§ **Exercise**: Below are several entries. Transcribe exactly those lines that fall from the one with "pos1: [390, 147, 434, 173]" through the one with "pos2: [59, 215, 232, 330]", end lines included.

§ **Material for this exercise**:
+++
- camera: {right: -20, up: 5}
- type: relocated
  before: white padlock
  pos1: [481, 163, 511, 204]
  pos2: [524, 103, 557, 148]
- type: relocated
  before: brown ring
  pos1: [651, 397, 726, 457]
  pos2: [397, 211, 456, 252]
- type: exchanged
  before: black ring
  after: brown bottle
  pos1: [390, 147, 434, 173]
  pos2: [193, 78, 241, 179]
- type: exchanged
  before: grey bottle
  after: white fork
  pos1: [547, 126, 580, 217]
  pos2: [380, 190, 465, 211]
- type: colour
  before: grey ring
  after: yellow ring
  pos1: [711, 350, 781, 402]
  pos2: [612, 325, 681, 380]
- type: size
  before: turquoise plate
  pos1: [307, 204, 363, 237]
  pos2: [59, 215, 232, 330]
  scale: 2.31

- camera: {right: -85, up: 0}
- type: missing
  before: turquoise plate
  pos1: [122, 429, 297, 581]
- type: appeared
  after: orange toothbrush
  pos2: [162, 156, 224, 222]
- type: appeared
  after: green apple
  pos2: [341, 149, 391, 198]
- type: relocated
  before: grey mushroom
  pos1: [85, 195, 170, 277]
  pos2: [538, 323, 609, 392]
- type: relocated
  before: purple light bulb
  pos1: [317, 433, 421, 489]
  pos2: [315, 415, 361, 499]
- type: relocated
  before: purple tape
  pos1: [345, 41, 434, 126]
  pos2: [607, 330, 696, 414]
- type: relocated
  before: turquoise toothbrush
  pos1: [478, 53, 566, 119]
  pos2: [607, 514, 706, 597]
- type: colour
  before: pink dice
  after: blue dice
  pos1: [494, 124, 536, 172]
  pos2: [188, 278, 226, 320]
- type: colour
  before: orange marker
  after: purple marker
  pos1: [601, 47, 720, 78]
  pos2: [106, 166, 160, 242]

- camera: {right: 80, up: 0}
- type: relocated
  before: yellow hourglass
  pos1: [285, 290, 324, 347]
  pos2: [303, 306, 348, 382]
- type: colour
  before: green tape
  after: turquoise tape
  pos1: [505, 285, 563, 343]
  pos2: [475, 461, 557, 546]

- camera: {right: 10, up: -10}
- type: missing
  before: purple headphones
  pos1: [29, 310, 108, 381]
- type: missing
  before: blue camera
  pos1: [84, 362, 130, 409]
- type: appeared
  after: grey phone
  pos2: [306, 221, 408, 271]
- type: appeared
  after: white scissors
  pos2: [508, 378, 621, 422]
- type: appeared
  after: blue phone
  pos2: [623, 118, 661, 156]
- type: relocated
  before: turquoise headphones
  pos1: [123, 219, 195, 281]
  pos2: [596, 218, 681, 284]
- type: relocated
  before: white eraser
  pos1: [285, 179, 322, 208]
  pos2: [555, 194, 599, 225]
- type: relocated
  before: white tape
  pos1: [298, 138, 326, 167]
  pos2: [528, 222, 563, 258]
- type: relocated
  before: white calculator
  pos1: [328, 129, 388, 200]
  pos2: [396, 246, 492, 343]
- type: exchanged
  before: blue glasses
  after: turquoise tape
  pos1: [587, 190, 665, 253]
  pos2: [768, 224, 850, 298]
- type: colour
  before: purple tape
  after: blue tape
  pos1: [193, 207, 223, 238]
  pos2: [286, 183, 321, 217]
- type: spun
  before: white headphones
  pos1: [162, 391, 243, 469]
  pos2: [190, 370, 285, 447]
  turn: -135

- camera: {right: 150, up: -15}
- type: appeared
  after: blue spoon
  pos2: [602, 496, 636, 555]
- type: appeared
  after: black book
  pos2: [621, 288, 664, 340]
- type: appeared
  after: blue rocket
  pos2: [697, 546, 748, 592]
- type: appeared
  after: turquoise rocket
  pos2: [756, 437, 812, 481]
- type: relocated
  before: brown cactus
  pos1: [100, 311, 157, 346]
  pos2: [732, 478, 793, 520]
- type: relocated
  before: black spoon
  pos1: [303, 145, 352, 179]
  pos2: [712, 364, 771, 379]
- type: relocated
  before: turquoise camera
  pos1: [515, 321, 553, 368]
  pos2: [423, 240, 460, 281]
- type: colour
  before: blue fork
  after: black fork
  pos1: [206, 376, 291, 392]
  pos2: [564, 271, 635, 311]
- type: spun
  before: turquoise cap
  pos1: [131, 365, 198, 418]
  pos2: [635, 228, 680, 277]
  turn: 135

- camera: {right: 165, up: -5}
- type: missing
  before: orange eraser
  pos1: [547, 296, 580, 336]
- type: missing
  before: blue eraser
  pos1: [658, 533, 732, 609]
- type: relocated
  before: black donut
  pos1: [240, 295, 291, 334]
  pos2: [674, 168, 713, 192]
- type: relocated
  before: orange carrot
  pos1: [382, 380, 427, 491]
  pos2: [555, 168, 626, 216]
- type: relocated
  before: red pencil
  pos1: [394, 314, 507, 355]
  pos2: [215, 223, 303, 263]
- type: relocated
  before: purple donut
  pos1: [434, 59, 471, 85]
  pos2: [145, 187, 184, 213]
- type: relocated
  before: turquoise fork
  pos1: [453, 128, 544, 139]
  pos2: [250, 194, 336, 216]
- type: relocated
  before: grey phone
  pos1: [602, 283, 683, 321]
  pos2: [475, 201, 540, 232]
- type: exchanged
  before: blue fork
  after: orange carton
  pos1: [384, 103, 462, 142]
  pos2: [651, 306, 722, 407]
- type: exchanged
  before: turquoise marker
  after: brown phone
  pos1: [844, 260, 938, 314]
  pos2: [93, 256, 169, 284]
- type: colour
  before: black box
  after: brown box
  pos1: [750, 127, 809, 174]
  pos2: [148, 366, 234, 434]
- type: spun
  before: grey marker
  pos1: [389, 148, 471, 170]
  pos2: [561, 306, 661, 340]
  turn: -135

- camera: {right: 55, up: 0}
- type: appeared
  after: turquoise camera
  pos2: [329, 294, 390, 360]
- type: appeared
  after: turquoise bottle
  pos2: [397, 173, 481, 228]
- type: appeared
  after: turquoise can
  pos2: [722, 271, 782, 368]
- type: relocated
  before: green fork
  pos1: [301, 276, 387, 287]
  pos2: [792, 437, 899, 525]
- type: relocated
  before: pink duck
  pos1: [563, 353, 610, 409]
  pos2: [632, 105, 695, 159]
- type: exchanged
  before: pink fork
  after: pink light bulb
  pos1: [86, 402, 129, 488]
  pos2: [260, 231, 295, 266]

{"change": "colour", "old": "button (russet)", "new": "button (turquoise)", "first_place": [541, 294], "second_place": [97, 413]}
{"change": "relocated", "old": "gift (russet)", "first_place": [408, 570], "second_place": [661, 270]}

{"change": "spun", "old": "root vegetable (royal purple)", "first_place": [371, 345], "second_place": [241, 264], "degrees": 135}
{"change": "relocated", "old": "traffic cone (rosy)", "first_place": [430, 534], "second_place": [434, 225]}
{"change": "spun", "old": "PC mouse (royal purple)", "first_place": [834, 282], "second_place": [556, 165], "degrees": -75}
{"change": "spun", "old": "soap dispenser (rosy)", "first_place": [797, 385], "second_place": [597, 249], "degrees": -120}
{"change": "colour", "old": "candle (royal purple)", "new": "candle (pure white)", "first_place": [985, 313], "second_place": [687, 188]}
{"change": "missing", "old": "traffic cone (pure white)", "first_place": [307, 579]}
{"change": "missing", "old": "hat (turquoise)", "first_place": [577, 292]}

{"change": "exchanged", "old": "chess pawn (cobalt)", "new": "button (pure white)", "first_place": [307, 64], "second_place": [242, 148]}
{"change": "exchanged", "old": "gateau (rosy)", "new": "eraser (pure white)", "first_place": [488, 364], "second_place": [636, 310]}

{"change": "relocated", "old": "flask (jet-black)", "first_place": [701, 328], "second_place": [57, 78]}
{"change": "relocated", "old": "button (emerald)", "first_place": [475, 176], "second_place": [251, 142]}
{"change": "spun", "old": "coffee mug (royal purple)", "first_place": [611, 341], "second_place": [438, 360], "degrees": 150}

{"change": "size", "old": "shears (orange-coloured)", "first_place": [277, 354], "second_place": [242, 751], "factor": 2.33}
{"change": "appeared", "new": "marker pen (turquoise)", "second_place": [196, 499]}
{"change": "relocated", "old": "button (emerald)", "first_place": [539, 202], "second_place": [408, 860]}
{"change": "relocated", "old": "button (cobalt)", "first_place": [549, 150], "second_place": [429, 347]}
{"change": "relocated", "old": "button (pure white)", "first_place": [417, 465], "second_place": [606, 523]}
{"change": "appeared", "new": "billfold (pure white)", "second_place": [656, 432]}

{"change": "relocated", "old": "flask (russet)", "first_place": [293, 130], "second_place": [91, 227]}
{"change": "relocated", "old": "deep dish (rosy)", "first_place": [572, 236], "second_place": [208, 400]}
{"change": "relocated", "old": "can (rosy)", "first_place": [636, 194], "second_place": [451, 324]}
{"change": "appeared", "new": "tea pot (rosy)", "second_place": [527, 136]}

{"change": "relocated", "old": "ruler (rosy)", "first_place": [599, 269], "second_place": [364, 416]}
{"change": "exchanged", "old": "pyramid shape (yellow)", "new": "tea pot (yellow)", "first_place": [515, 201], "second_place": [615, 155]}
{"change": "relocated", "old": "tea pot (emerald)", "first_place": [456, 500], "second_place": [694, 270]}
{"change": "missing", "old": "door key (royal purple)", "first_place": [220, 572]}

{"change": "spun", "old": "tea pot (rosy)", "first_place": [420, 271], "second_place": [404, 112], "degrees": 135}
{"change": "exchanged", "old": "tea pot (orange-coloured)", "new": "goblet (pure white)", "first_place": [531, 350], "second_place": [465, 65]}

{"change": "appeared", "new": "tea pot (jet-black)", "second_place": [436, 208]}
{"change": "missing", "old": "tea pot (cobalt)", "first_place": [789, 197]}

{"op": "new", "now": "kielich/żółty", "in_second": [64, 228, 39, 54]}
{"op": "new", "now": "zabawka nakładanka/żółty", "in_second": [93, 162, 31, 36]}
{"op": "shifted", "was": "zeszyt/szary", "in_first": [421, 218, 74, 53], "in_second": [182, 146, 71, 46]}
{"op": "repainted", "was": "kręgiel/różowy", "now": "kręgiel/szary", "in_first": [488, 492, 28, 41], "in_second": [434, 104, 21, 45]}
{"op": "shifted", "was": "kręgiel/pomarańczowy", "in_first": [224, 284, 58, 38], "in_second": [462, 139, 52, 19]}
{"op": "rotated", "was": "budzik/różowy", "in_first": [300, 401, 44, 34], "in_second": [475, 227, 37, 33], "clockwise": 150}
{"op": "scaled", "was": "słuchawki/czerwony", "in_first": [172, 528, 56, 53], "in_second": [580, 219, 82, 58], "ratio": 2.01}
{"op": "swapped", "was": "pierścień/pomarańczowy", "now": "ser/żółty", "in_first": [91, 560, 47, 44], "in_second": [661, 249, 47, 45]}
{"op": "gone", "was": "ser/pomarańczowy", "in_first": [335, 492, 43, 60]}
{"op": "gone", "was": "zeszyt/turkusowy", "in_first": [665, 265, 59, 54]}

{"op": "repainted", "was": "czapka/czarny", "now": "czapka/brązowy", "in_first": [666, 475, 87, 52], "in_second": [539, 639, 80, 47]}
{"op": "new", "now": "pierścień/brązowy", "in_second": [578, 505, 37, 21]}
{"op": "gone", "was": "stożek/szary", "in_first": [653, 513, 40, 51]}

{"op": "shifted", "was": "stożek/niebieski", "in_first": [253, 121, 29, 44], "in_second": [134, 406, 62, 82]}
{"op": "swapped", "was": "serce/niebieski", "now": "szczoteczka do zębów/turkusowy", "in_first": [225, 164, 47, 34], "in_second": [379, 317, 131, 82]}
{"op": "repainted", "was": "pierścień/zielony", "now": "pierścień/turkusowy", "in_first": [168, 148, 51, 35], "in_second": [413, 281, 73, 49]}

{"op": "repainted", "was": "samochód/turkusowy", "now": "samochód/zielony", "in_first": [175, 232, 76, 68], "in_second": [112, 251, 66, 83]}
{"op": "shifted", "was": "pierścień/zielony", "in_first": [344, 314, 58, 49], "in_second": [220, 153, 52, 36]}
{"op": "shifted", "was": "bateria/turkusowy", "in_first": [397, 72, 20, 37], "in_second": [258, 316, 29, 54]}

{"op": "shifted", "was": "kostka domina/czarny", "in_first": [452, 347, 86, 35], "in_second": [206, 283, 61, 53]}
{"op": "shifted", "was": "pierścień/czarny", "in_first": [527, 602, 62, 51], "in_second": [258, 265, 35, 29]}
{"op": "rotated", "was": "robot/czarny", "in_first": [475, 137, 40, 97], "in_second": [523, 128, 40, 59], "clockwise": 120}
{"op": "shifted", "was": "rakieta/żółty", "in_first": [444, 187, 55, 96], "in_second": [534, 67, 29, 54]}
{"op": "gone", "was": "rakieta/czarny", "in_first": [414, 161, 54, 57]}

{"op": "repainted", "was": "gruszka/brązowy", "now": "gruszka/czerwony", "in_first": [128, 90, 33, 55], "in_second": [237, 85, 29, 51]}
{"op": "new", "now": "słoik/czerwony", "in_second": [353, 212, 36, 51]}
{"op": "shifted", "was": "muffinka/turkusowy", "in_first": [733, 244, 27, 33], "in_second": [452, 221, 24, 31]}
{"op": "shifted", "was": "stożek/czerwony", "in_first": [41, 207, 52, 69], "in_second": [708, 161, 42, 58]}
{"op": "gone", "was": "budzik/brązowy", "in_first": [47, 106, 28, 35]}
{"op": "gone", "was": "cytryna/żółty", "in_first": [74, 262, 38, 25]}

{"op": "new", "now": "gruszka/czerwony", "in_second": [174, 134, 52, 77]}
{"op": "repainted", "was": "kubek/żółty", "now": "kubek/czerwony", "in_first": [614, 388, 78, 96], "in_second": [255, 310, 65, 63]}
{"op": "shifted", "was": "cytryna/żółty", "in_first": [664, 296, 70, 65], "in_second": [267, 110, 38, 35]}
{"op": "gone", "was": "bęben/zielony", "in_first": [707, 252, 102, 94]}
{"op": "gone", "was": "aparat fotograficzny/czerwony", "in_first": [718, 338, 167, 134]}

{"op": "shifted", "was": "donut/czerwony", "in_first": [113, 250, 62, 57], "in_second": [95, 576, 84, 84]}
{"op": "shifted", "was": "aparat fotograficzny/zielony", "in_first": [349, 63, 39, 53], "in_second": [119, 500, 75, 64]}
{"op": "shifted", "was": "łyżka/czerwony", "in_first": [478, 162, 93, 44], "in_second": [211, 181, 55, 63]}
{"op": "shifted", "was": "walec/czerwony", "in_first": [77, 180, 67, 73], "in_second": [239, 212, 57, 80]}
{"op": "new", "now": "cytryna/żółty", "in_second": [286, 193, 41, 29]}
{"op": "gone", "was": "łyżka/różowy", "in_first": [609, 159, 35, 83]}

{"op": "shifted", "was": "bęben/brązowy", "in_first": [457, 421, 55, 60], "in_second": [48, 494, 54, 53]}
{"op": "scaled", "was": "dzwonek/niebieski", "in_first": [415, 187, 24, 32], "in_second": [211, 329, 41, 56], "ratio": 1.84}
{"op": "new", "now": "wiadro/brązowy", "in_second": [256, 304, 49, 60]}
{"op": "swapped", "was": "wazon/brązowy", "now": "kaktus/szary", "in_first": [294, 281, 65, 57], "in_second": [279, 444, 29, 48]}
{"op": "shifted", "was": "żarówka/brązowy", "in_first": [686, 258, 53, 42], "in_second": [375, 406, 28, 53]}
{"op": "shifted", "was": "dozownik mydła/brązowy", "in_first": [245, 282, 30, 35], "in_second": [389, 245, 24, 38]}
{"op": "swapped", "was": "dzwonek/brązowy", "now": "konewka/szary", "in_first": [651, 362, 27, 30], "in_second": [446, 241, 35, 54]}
+++
§ **Response for this exercise**:
  pos1: [390, 147, 434, 173]
  pos2: [193, 78, 241, 179]
- type: exchanged
  before: grey bottle
  after: white fork
  pos1: [547, 126, 580, 217]
  pos2: [380, 190, 465, 211]
- type: colour
  before: grey ring
  after: yellow ring
  pos1: [711, 350, 781, 402]
  pos2: [612, 325, 681, 380]
- type: size
  before: turquoise plate
  pos1: [307, 204, 363, 237]
  pos2: [59, 215, 232, 330]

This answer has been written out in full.